Pull every line containing "none" from the data.
++++ PROVIDED RECORDS
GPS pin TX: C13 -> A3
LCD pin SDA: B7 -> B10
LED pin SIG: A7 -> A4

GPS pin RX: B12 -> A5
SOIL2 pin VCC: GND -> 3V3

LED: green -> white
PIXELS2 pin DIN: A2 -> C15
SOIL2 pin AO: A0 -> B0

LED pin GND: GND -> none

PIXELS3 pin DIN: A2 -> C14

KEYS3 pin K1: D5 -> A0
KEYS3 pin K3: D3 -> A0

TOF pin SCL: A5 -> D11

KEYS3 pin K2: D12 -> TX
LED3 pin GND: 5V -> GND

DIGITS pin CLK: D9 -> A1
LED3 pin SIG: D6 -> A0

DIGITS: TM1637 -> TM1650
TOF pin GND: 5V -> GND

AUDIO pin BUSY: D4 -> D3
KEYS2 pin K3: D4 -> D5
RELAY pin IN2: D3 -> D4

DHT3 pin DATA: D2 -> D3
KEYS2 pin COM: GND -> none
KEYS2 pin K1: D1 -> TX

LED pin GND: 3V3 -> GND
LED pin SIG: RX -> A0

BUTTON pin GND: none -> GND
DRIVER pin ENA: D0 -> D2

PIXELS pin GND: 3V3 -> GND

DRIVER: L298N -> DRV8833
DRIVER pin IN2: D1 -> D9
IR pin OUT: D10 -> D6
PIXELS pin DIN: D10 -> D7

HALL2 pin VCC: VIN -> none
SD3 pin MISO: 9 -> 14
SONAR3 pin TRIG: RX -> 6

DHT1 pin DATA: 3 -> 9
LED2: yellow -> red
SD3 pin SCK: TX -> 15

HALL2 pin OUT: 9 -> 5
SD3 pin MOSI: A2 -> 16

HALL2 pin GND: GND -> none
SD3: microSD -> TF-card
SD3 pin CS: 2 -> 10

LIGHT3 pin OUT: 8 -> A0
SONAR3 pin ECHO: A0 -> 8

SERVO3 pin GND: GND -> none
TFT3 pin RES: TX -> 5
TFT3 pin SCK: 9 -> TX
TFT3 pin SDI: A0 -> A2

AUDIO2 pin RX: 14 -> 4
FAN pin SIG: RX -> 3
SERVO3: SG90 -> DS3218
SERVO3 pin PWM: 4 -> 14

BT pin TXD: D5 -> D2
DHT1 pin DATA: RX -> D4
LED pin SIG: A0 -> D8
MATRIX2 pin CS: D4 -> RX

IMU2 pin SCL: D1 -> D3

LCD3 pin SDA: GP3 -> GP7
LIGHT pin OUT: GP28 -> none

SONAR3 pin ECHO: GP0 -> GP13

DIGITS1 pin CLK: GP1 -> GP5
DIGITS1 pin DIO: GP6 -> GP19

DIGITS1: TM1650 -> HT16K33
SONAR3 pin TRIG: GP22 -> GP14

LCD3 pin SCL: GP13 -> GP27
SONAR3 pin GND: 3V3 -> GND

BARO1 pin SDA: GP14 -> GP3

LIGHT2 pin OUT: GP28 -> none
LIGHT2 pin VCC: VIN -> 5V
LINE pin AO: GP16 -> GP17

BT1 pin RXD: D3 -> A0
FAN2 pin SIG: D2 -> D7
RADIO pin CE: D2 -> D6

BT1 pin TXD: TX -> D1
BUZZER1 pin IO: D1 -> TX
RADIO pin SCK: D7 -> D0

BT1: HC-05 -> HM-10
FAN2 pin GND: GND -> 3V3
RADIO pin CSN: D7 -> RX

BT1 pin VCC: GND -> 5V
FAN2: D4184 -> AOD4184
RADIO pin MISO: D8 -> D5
++++++++
*OUTPUT BELOW*
LED pin GND: GND -> none
KEYS2 pin COM: GND -> none
BUTTON pin GND: none -> GND
HALL2 pin VCC: VIN -> none
HALL2 pin GND: GND -> none
SERVO3 pin GND: GND -> none
LIGHT pin OUT: GP28 -> none
LIGHT2 pin OUT: GP28 -> none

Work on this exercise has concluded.